• [Data shown]:
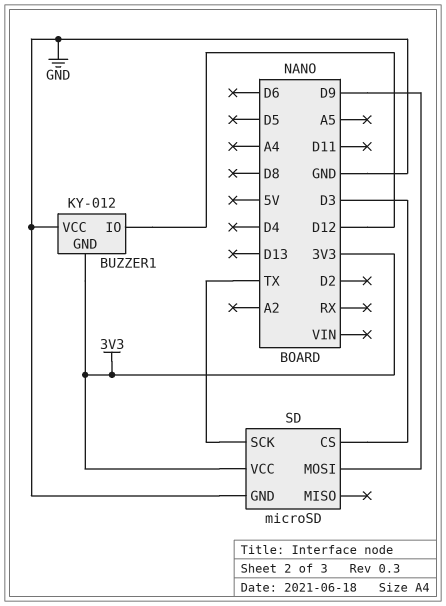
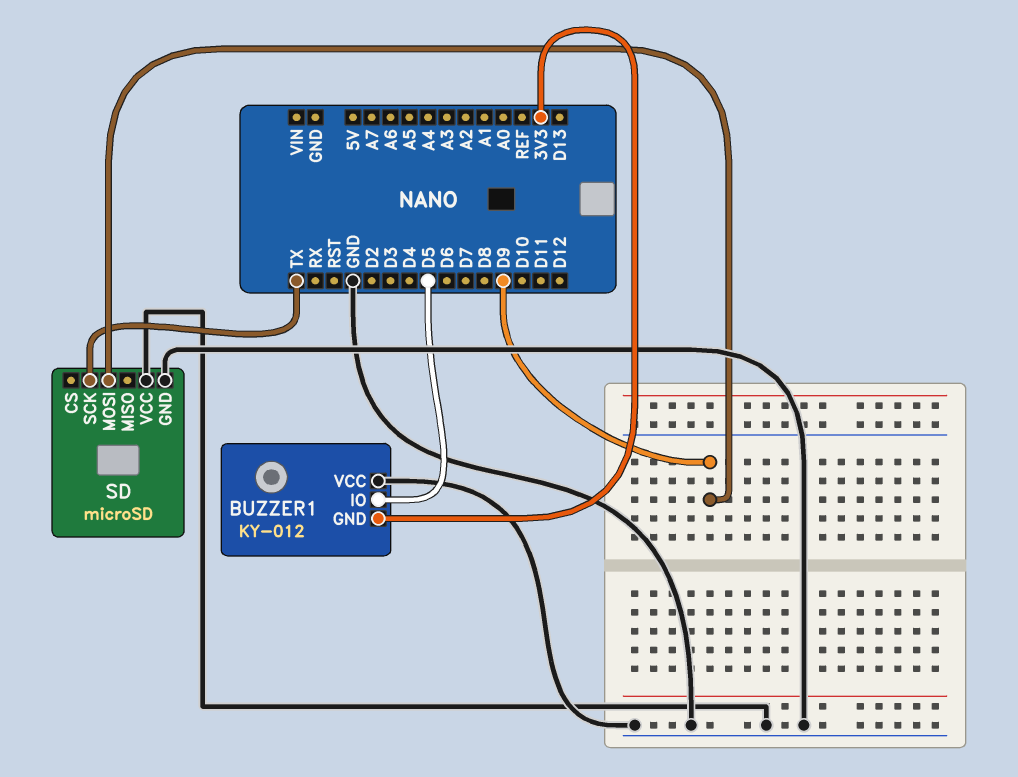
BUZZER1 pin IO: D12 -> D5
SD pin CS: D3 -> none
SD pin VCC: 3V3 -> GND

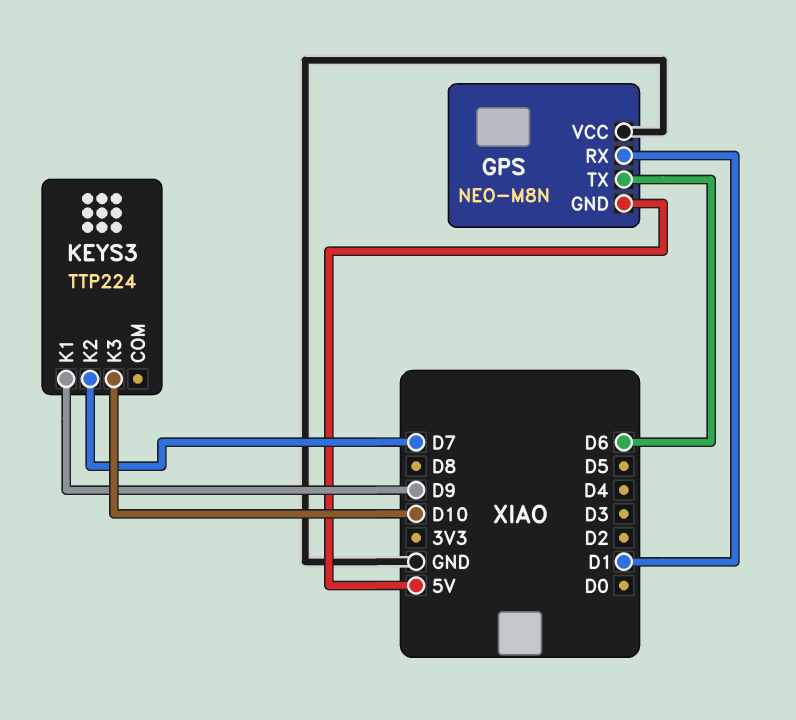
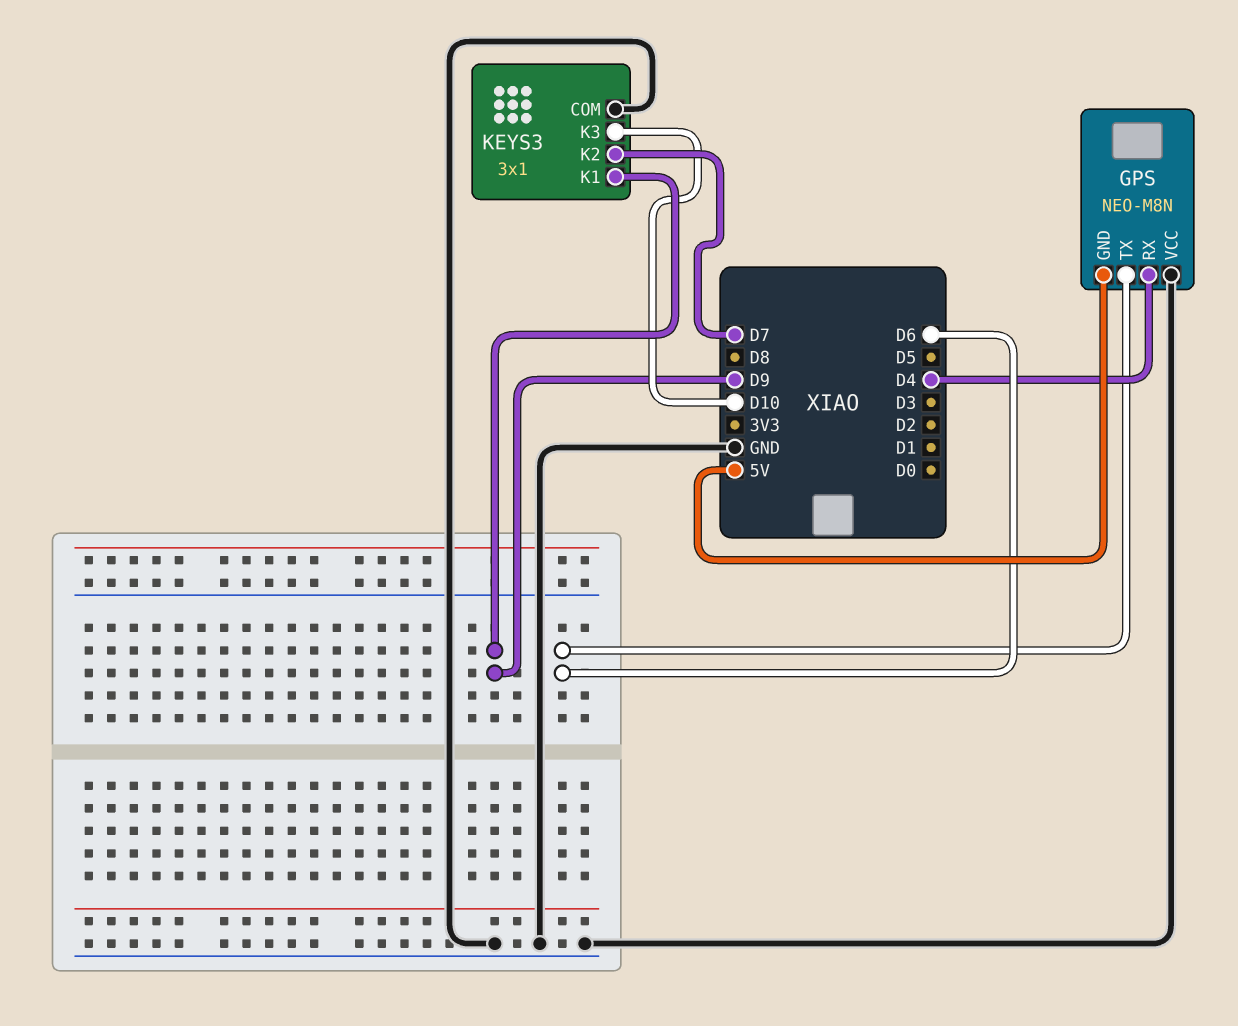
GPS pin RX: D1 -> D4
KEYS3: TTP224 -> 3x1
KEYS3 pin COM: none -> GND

• [Aim of the task]:
Would you write out all of the records exactly, omitting the pictures?

• [The completed task]:
BUZZER1 pin IO: D12 -> D5
SD pin CS: D3 -> none
SD pin VCC: 3V3 -> GND

GPS pin RX: D1 -> D4
KEYS3: TTP224 -> 3x1
KEYS3 pin COM: none -> GND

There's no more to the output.